RECORDED DATA
============

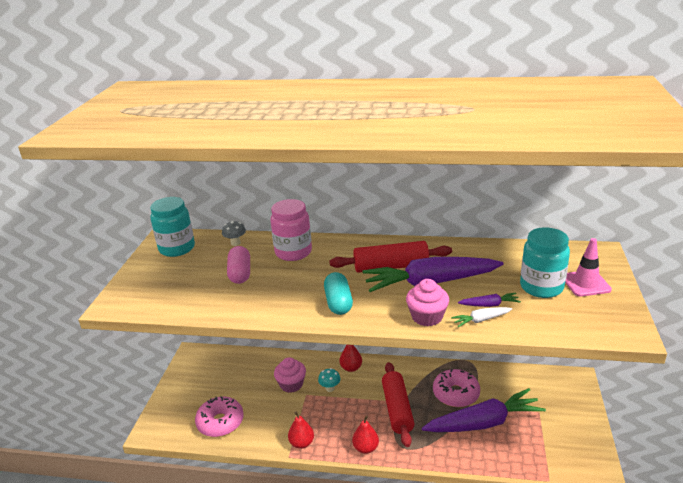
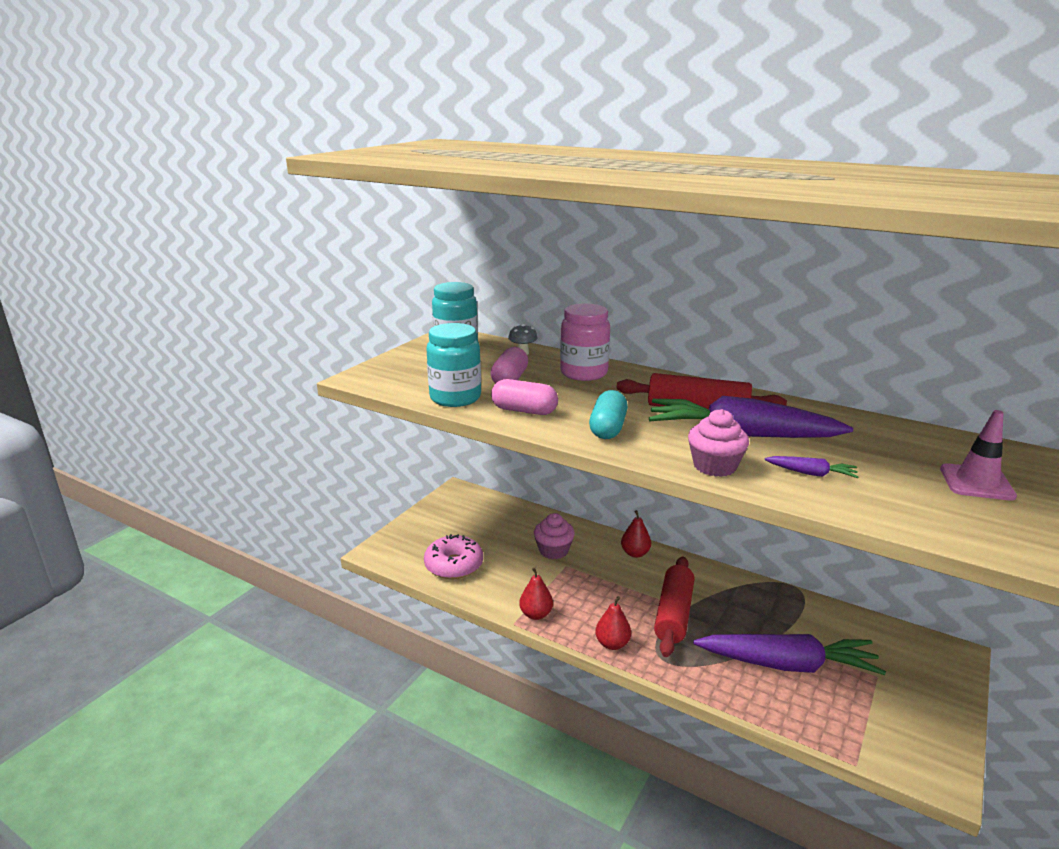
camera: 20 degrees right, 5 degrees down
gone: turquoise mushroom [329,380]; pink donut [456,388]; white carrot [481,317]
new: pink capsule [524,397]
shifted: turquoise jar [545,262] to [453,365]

============

TASK OBJECTIVE
Word for word, quote the full listing, omitting every picture.

SOLUTION TO THE EXERCISE
camera: 20 degrees right, 5 degrees down
gone: turquoise mushroom [329,380]; pink donut [456,388]; white carrot [481,317]
new: pink capsule [524,397]
shifted: turquoise jar [545,262] to [453,365]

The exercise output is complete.